> **Assignment**: Output range, inclusive: from the line containing "camera: 90 degrees left, 15 degrees down" to the line containing "(295, 251) = (400, 251): purple". Restate those lines from the data below word for word and only those.

(Records)

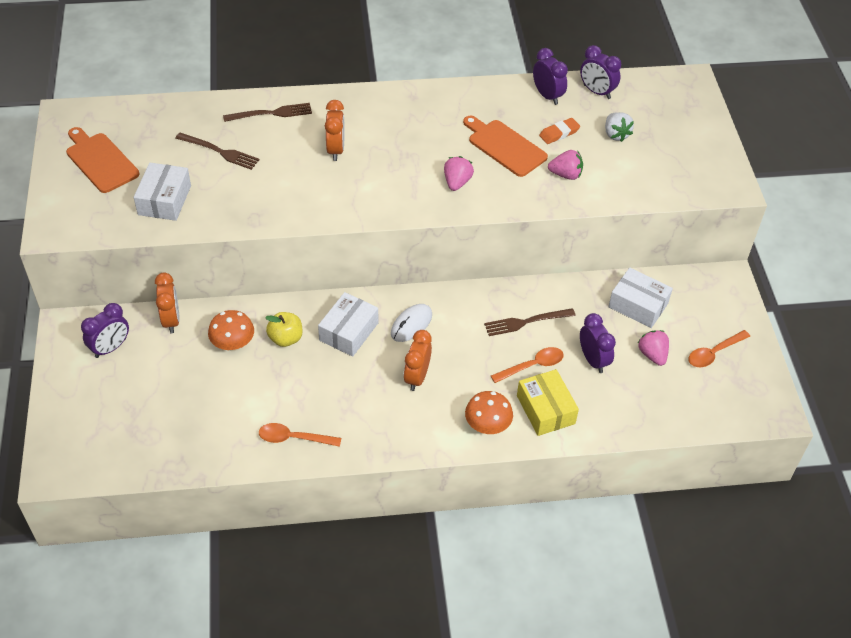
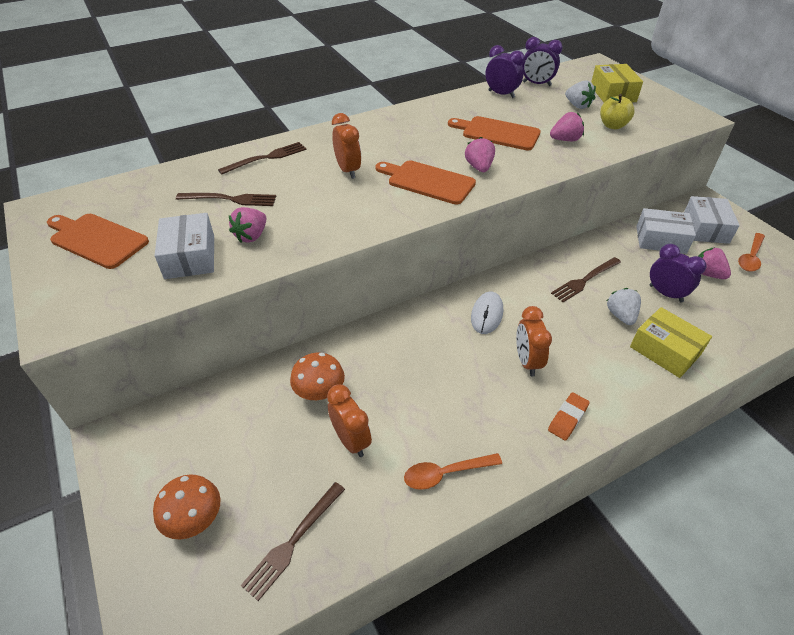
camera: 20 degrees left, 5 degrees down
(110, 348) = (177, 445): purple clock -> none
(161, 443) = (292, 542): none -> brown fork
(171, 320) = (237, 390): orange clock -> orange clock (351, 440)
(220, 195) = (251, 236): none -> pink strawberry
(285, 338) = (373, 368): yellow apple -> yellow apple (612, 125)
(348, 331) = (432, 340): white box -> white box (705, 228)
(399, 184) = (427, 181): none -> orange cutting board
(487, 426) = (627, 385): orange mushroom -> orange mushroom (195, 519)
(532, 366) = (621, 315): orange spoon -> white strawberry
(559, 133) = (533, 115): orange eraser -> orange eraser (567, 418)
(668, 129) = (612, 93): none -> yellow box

(End Records)
(Records)

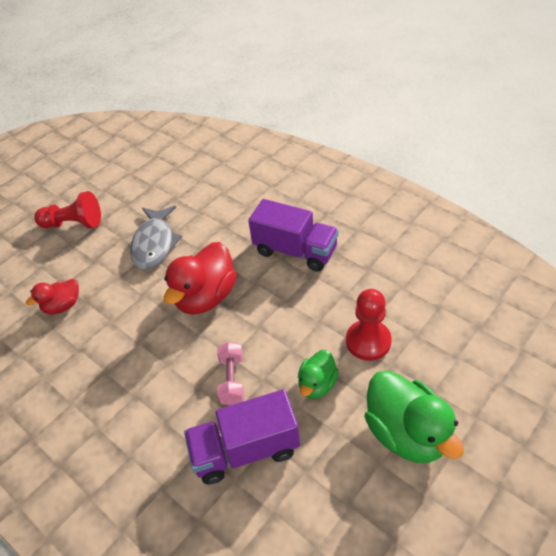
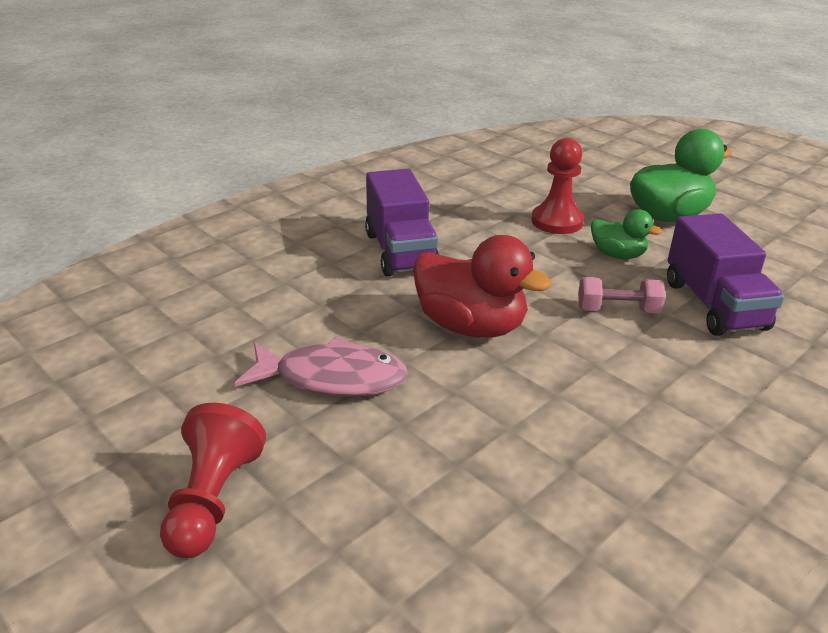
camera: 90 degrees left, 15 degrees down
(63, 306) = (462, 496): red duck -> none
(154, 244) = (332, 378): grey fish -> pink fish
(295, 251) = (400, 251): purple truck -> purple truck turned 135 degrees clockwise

(End Records)
(Records)

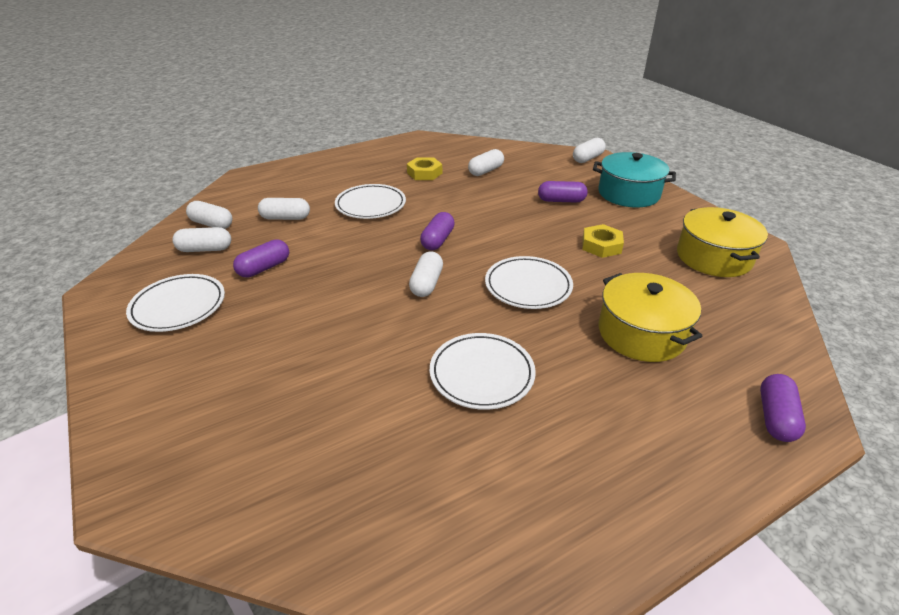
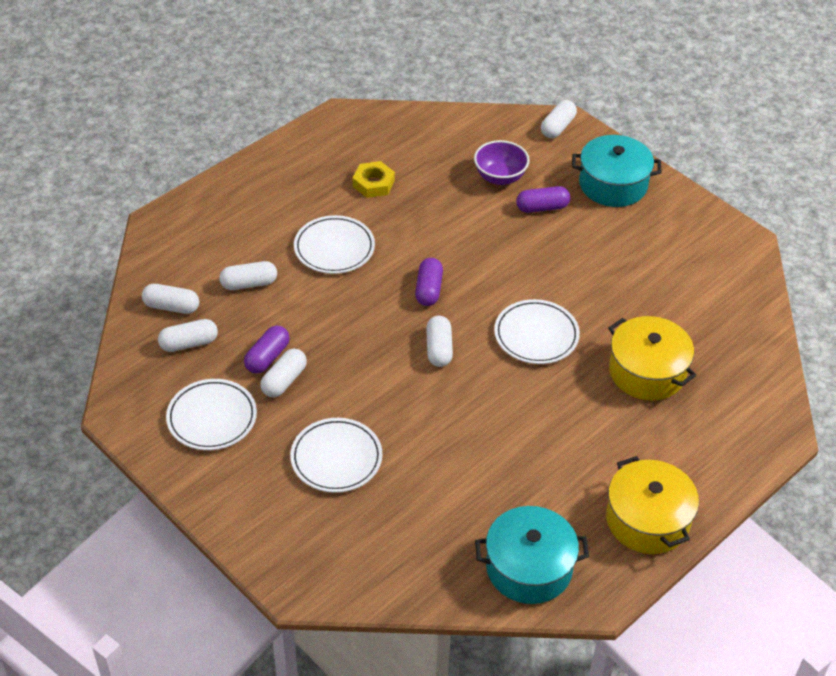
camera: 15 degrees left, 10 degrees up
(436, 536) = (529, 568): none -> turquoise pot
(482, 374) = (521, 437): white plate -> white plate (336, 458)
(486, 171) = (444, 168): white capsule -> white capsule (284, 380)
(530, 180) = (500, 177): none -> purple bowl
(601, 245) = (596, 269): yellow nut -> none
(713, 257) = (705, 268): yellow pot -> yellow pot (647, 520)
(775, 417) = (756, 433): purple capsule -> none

(End Records)

> **Your response**:
camera: 90 degrees left, 15 degrees down
(63, 306) = (462, 496): red duck -> none
(154, 244) = (332, 378): grey fish -> pink fish
(295, 251) = (400, 251): purple truck -> purple truck turned 135 degrees clockwise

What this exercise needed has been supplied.